(Beginning of AVAILABLE DATA)

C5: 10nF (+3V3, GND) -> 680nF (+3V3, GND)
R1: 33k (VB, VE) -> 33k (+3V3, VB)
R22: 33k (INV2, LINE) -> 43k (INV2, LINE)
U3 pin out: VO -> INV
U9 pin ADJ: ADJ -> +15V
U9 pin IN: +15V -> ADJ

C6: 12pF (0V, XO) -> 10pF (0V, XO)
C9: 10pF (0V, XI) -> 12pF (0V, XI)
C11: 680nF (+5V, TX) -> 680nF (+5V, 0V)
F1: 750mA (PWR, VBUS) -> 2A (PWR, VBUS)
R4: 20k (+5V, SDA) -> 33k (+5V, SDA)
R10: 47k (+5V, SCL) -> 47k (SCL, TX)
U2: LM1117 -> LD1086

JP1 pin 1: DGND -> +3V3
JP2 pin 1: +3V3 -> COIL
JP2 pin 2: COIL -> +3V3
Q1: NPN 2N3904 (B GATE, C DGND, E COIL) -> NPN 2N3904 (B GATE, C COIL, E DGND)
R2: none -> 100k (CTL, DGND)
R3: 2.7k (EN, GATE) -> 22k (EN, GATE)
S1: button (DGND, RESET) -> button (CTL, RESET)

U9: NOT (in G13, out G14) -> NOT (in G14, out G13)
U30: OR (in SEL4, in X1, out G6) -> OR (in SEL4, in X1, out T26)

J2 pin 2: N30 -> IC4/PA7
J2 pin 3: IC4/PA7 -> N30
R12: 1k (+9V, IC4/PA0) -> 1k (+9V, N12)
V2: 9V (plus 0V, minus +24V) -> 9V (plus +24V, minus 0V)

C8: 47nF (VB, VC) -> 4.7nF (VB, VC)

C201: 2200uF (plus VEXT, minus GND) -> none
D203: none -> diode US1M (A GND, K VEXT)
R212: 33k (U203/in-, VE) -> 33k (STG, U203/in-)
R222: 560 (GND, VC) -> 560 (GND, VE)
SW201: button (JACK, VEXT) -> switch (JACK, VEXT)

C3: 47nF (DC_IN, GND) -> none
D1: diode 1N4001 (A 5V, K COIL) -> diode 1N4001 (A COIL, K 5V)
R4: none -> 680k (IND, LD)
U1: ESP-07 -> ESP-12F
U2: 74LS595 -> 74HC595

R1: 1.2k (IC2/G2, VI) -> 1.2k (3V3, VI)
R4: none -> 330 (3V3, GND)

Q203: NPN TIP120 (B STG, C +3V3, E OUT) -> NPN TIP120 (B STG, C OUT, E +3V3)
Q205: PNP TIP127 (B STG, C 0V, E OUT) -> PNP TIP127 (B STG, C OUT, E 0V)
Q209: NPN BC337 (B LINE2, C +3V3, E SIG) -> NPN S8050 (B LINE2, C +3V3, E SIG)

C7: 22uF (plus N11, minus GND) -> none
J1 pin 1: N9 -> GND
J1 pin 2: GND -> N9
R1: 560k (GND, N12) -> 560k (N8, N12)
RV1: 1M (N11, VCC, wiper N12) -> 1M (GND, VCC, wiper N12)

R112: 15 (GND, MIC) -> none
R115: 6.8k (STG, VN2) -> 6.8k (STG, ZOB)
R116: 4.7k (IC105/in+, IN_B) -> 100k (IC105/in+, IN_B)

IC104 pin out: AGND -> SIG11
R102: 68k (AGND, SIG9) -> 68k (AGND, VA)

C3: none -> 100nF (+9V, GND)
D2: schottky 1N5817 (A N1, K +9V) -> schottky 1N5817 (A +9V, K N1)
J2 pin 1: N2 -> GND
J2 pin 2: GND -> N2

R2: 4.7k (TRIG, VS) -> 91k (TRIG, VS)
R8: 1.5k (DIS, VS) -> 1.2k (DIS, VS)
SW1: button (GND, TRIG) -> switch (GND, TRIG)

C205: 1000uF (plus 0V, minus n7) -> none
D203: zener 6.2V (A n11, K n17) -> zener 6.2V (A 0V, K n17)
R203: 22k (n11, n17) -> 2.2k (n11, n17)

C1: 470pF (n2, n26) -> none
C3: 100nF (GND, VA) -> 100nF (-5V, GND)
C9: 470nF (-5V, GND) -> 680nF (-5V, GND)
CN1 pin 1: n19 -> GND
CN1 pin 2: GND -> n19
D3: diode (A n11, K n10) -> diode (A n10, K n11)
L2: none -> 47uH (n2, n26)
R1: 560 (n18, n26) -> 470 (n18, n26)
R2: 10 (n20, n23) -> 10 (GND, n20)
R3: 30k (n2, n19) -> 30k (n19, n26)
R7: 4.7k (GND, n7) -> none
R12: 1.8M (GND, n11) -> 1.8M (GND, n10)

(End of AVAILABLE DATA)

EXERCISE DESCRIPTION =
Could you quote, exactly as they appear, the line containing "R1: 560 (n18, n26) -> 470 (n18, n26)" and every line after it to the end of the records above?

EXERCISE RESULT =
R1: 560 (n18, n26) -> 470 (n18, n26)
R2: 10 (n20, n23) -> 10 (GND, n20)
R3: 30k (n2, n19) -> 30k (n19, n26)
R7: 4.7k (GND, n7) -> none
R12: 1.8M (GND, n11) -> 1.8M (GND, n10)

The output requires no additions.